◆ **What to work on**
Your task is to extract every entry that follows word for word while excluding the pictures.

◆ **Available data**
──────────

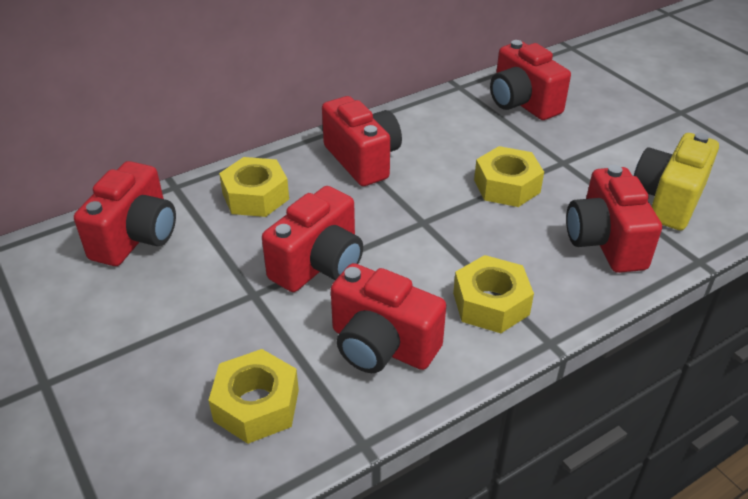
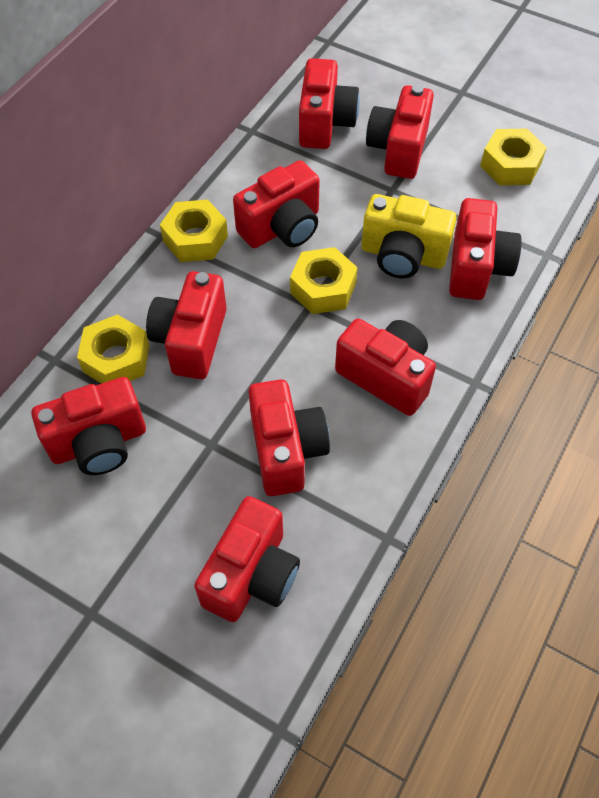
red camera: 6 -> 9

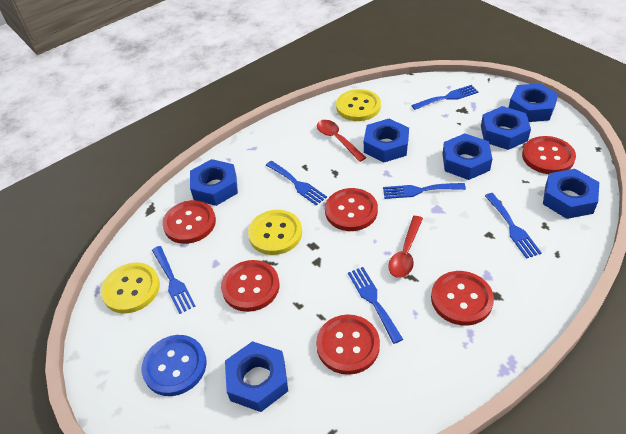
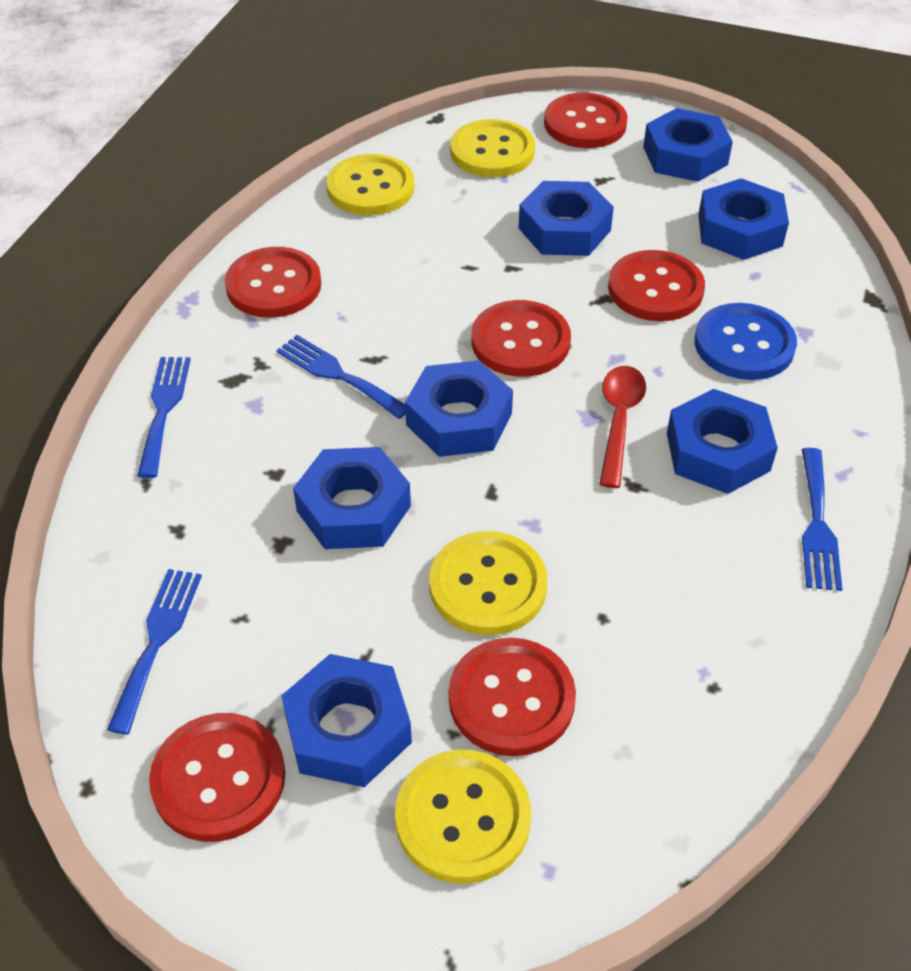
blue fork: 6 -> 4
red spoon: 2 -> 1
yellow button: 3 -> 4

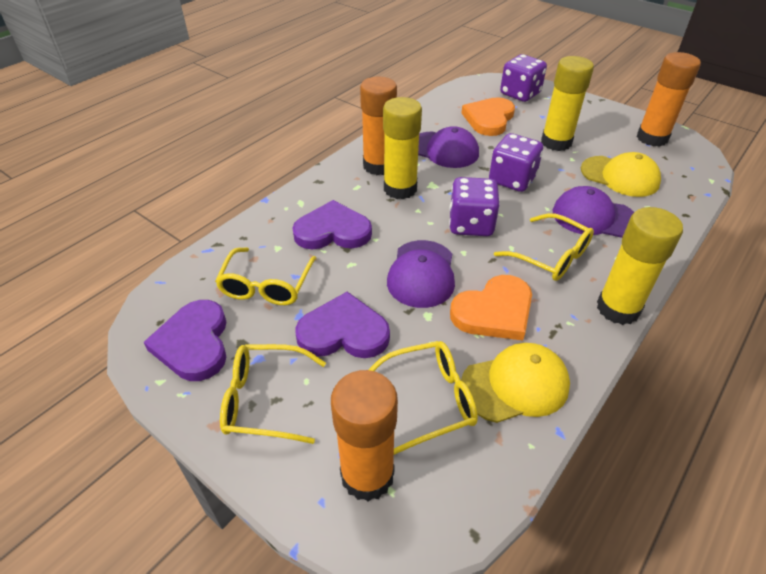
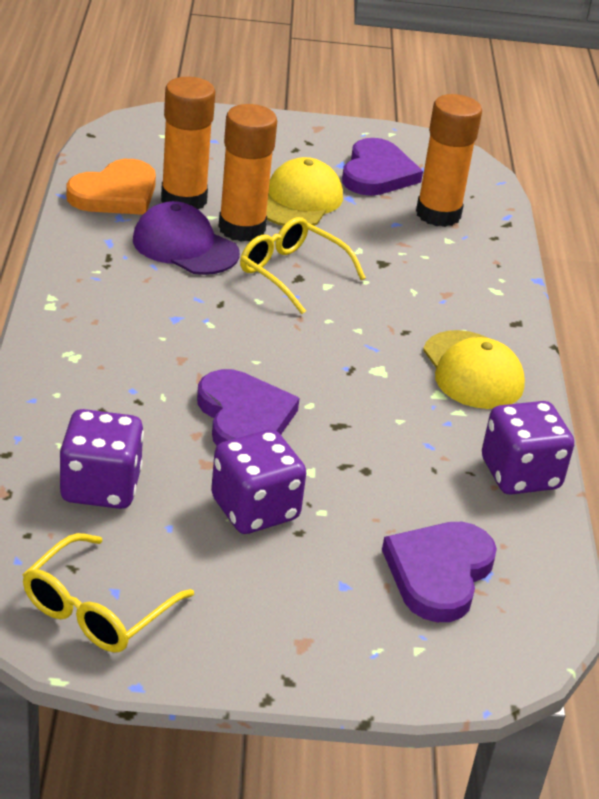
orange heart: 2 -> 1
purple cap: 3 -> 1
yellow glasses: 4 -> 2
yellow glue stick: 3 -> 0

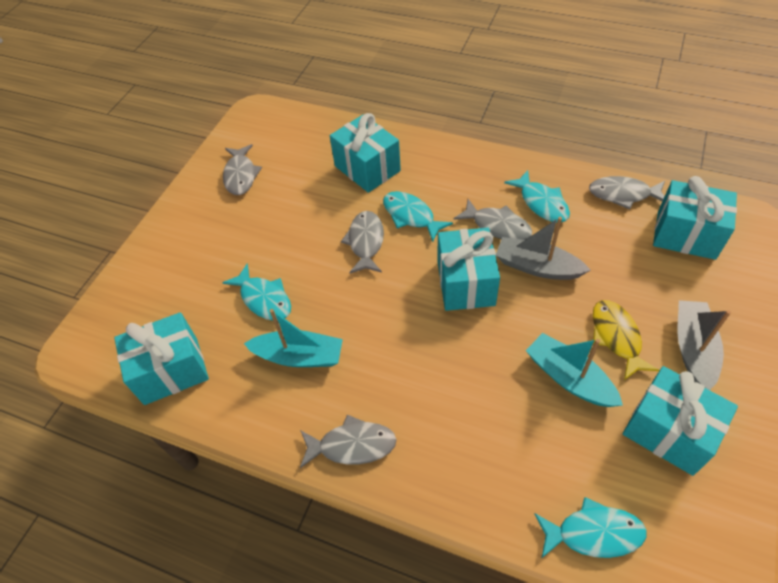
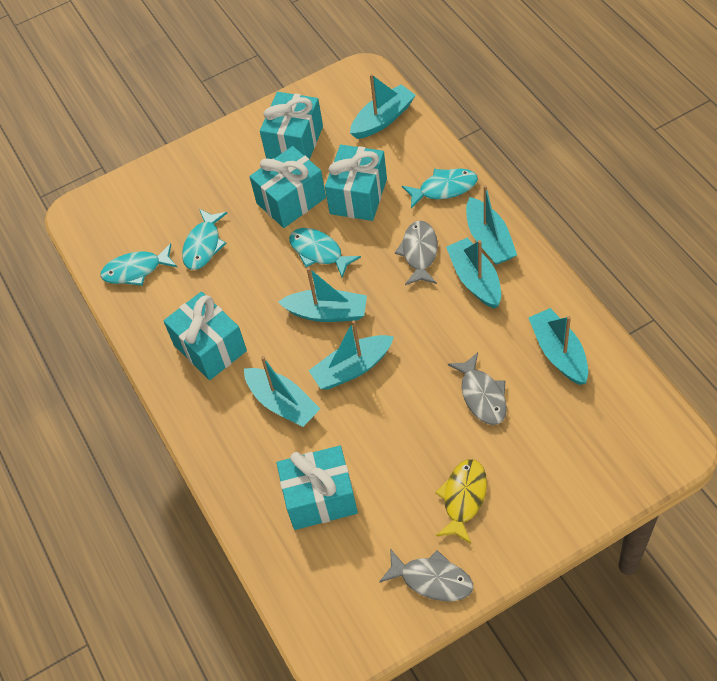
grey boat: 2 -> 0
grey fish: 5 -> 3
turquoise boat: 2 -> 7

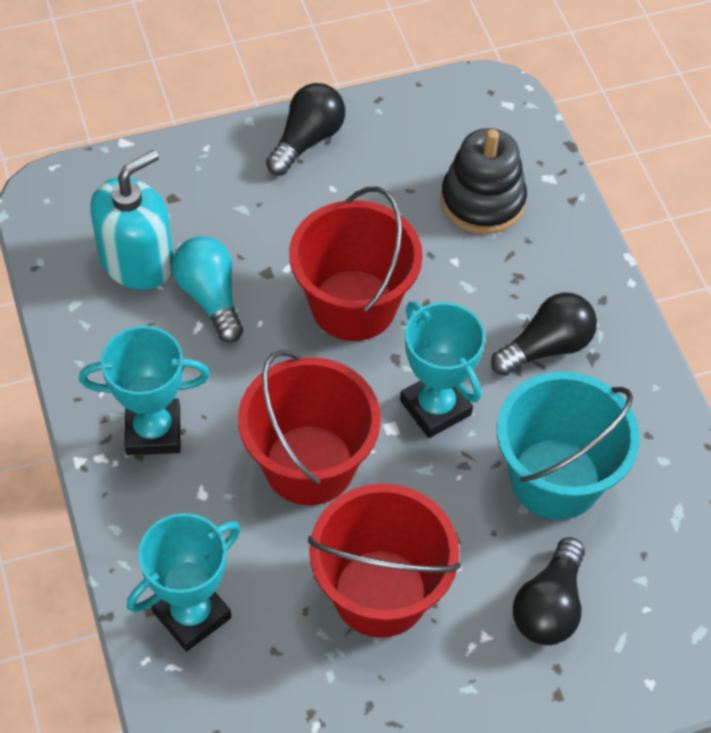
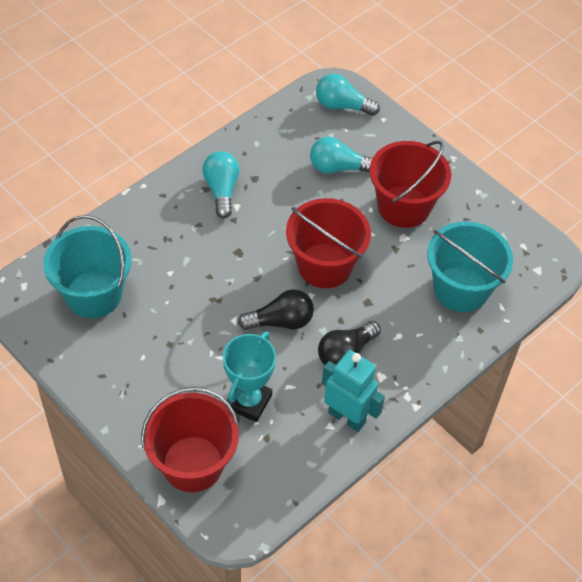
black light bulb: 3 -> 2
black stacking toy: 1 -> 0
turquoise bucket: 1 -> 2
turquoise light bulb: 1 -> 3
turquoise robot: 0 -> 1
turquoise soap dispenser: 1 -> 0
turquoise trophy: 3 -> 1

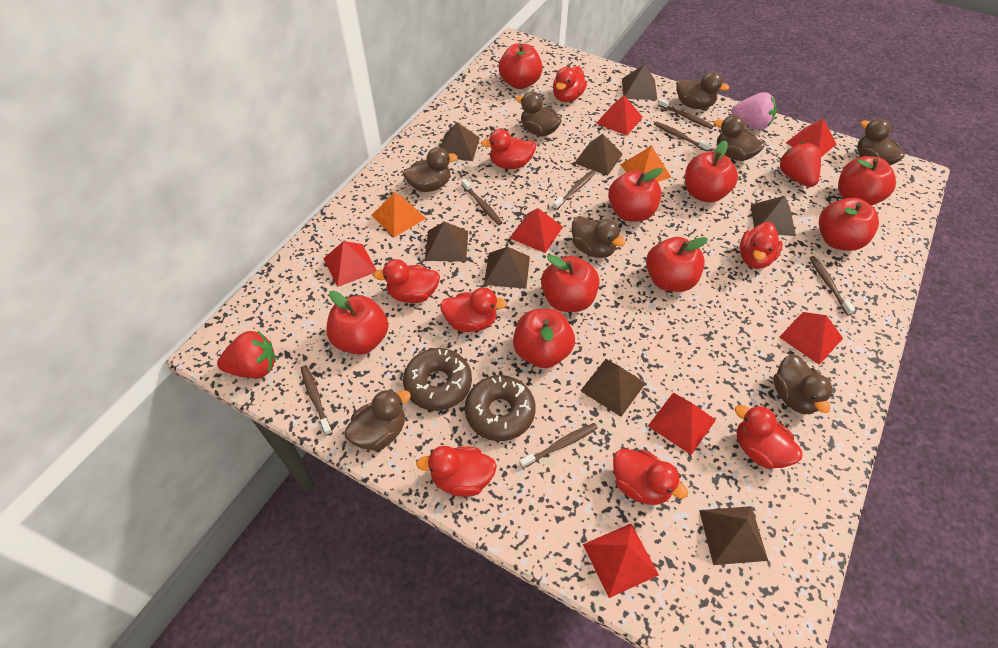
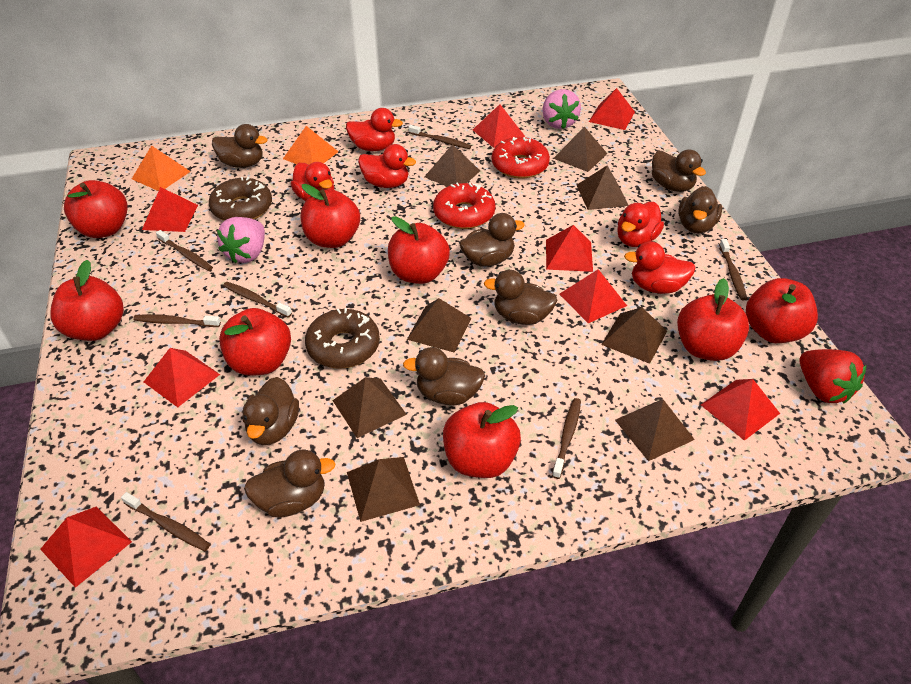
pink strawberry: 1 -> 2
red apple: 9 -> 8
red donut: 0 -> 2
red duck: 8 -> 5
red pyramid: 7 -> 8
red strawberry: 2 -> 1

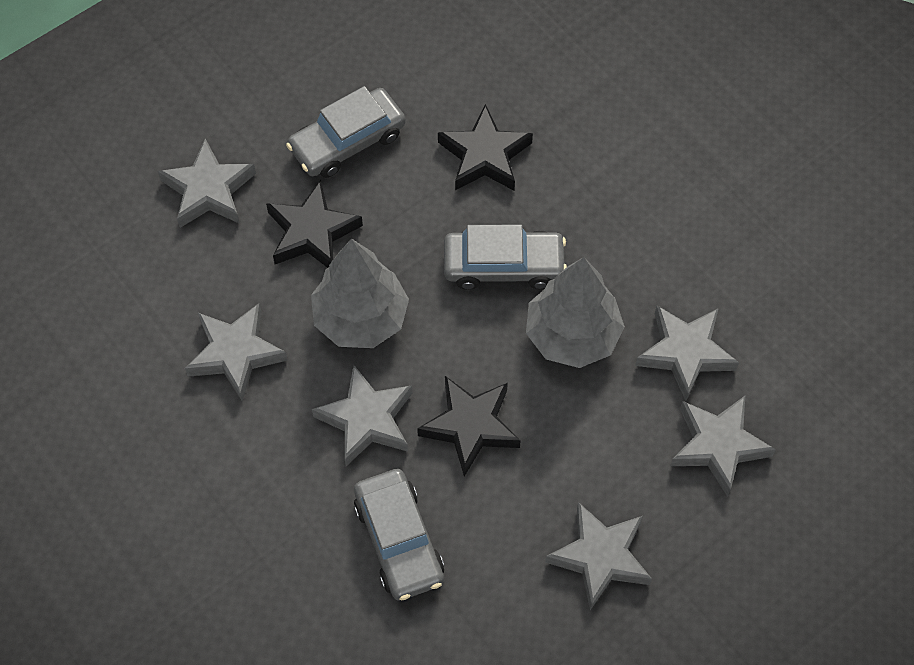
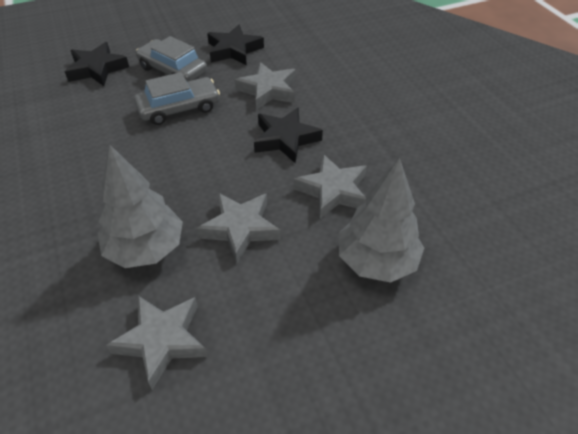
grey car: 3 -> 2
grey star: 6 -> 4

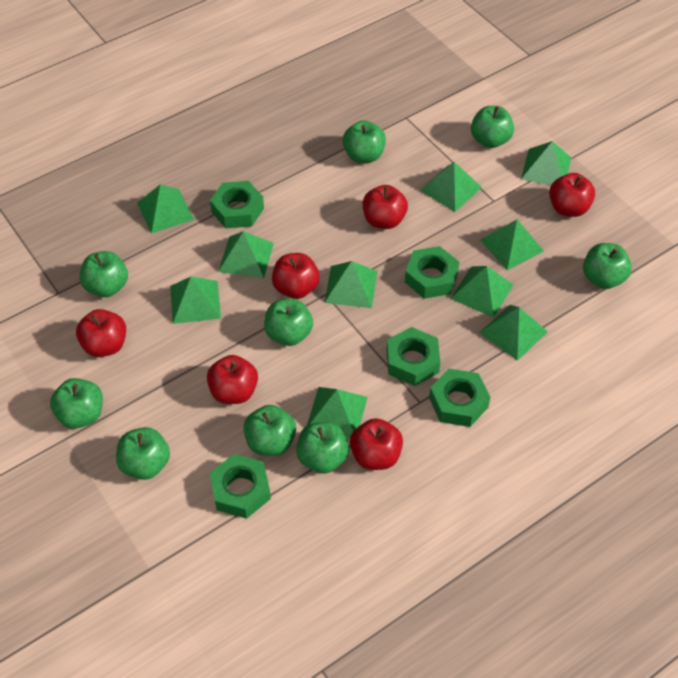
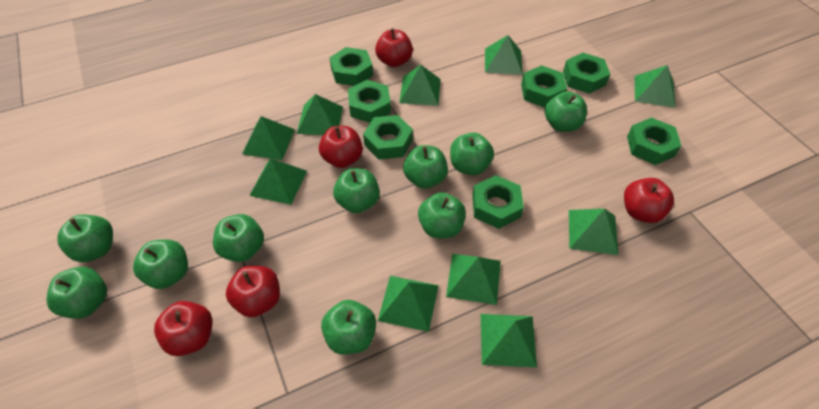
green apple: 9 -> 10
green nut: 5 -> 7
red apple: 6 -> 5

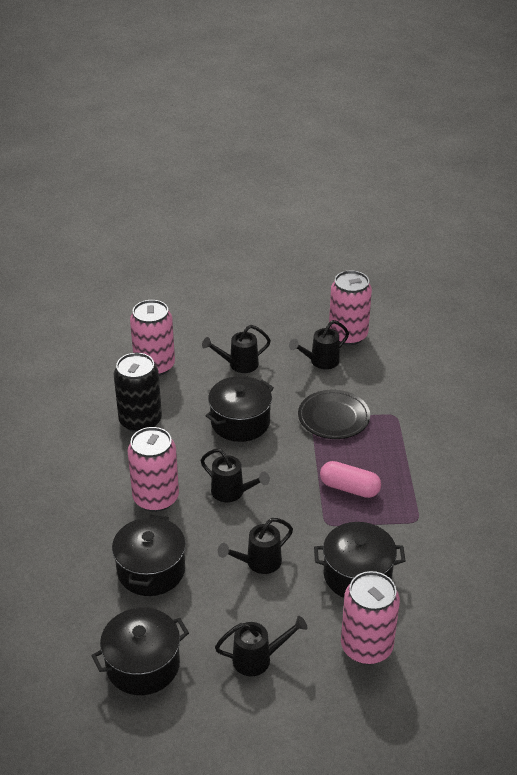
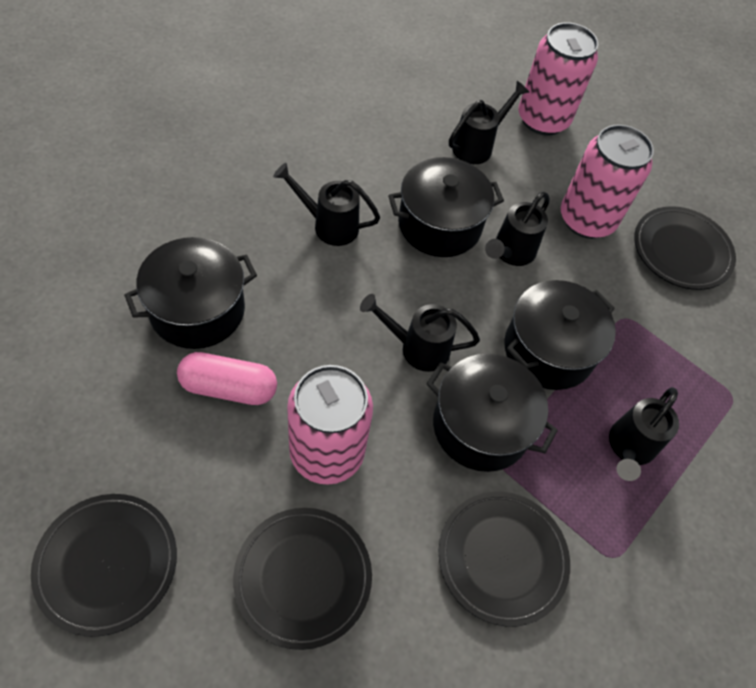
black can: 1 -> 0
black plate: 1 -> 4
pink can: 4 -> 3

──────────

◆ **Solution to the problem**
red camera: 6 -> 9

blue fork: 6 -> 4
red spoon: 2 -> 1
yellow button: 3 -> 4

orange heart: 2 -> 1
purple cap: 3 -> 1
yellow glasses: 4 -> 2
yellow glue stick: 3 -> 0

grey boat: 2 -> 0
grey fish: 5 -> 3
turquoise boat: 2 -> 7

black light bulb: 3 -> 2
black stacking toy: 1 -> 0
turquoise bucket: 1 -> 2
turquoise light bulb: 1 -> 3
turquoise robot: 0 -> 1
turquoise soap dispenser: 1 -> 0
turquoise trophy: 3 -> 1

pink strawberry: 1 -> 2
red apple: 9 -> 8
red donut: 0 -> 2
red duck: 8 -> 5
red pyramid: 7 -> 8
red strawberry: 2 -> 1

grey car: 3 -> 2
grey star: 6 -> 4

green apple: 9 -> 10
green nut: 5 -> 7
red apple: 6 -> 5

black can: 1 -> 0
black plate: 1 -> 4
pink can: 4 -> 3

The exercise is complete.